Segment Start: RECORDS TO PROCESS

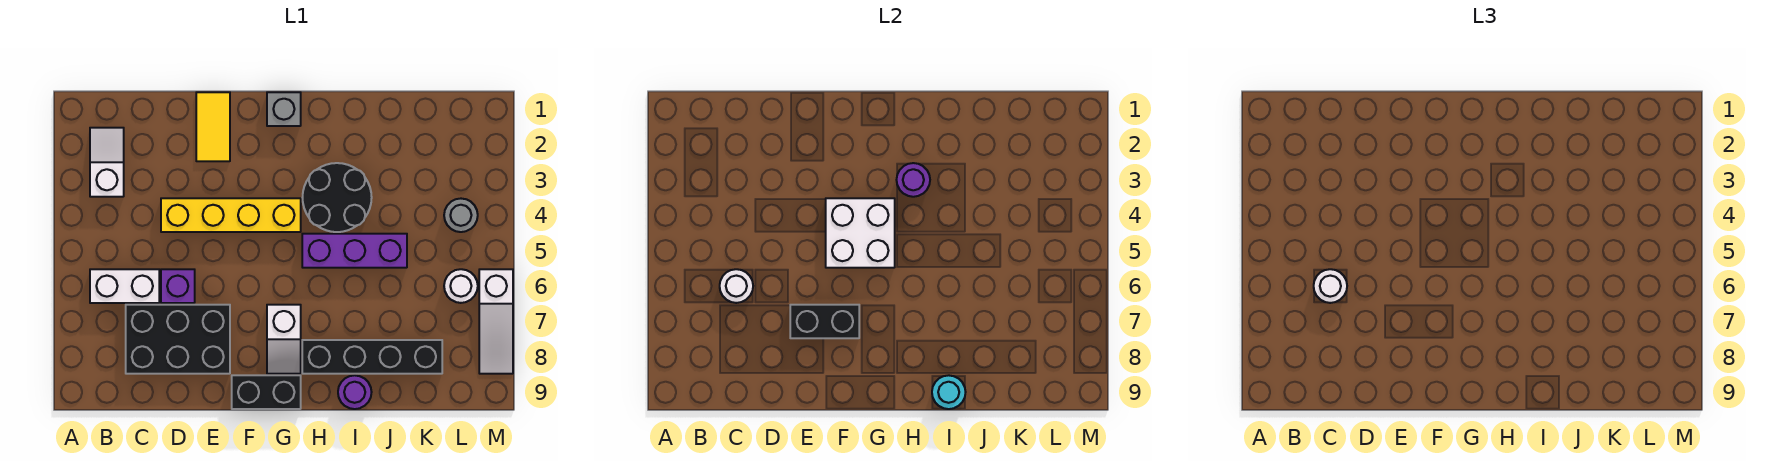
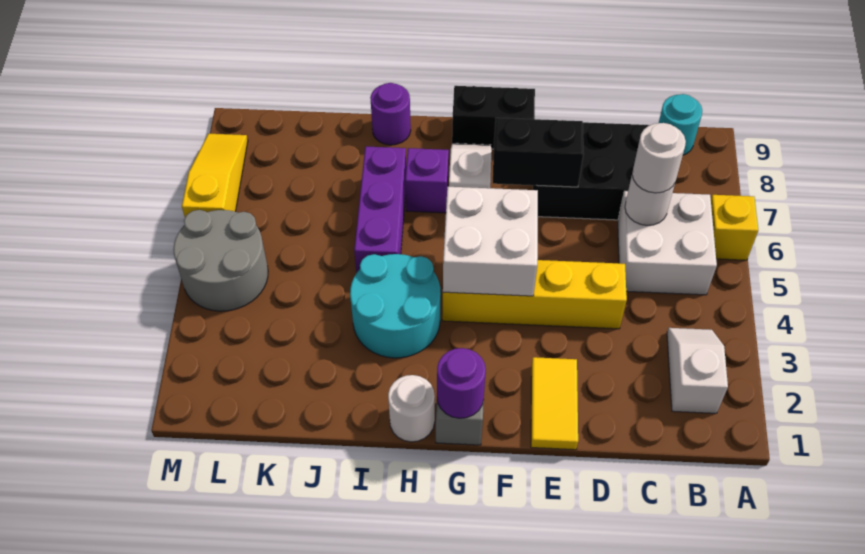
none -> yellow brick A6 level 1
white slope B2:B3 level 1 top 3 -> white slope B2:B3 level 1 top 2
white brick B6:C6 level 1 -> white brick B5:C6 level 1
purple brick D6 level 1 -> purple brick H7 level 1
black round brick H3:I4 level 1 -> cyan round brick H3:I4 level 1
purple round brick H3 level 2 -> purple round brick G1 level 2
purple brick H5:J5 level 1 -> purple brick I5:I7 level 1
black brick H8:K8 level 1 -> none
cyan round brick I9 level 2 -> cyan round brick B9 level 1
grey round brick L4 level 1 -> grey round brick L4:M5 level 1
white round brick L6 level 1 -> white round brick H1 level 1
white slope M6:M8 level 1 top 6 -> yellow slope M6:M8 level 1 top 6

Segment End: RECORDS TO PROCESS

## TASK
Would you please repeat exactly the lines above, starting at the line with "white slope B2:B3 level 1 top 3" and stopping at the line with "purple brick H5:J5", both included?

## SOLVED EXERCISE
white slope B2:B3 level 1 top 3 -> white slope B2:B3 level 1 top 2
white brick B6:C6 level 1 -> white brick B5:C6 level 1
purple brick D6 level 1 -> purple brick H7 level 1
black round brick H3:I4 level 1 -> cyan round brick H3:I4 level 1
purple round brick H3 level 2 -> purple round brick G1 level 2
purple brick H5:J5 level 1 -> purple brick I5:I7 level 1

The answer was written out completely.